WORK REQUEST: Find all lines with the word "NMOS" in the material, then copy them.
^^^^
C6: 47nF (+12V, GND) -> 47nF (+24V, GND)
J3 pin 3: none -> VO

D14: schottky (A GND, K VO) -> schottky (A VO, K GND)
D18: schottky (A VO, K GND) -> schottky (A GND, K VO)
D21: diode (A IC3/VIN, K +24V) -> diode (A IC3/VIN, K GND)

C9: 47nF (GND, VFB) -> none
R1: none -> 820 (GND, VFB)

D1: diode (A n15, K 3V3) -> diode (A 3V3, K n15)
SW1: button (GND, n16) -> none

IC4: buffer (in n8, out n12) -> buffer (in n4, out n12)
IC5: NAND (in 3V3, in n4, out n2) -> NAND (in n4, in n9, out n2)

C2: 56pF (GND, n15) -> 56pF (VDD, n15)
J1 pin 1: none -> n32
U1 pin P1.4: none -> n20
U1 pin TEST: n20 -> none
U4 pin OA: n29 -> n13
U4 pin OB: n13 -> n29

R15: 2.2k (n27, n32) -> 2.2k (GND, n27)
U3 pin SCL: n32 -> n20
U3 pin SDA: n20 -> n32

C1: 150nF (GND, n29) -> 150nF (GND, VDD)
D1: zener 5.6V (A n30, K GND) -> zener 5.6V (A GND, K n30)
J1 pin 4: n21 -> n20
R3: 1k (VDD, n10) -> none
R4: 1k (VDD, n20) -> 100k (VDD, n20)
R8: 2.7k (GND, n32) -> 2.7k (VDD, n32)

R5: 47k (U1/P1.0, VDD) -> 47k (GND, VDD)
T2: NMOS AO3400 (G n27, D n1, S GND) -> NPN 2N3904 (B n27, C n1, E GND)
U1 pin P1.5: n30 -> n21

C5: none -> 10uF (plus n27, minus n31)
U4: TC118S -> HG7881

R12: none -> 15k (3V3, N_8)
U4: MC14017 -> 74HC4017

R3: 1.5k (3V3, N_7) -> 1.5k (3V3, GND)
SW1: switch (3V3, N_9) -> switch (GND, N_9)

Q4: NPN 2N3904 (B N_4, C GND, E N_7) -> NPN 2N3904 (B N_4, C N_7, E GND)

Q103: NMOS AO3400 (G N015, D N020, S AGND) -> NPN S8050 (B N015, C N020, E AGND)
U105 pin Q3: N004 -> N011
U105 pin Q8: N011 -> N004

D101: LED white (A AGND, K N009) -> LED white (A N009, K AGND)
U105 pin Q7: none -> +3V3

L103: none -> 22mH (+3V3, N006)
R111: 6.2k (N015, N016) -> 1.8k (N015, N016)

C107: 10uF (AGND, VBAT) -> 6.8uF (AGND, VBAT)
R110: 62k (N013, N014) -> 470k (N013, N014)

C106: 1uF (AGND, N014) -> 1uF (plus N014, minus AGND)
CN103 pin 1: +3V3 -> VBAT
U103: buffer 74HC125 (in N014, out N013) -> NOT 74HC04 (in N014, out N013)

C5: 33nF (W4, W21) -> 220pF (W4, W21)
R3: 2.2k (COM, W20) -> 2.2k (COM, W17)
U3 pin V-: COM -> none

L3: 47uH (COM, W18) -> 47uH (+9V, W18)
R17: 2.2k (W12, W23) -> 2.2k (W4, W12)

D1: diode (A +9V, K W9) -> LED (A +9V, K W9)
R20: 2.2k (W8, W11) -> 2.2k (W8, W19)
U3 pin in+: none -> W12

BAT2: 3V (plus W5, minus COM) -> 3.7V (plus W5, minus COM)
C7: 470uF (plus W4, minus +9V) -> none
^^^^
TASK RESULT:
T2: NMOS AO3400 (G n27, D n1, S GND) -> NPN 2N3904 (B n27, C n1, E GND)
Q103: NMOS AO3400 (G N015, D N020, S AGND) -> NPN S8050 (B N015, C N020, E AGND)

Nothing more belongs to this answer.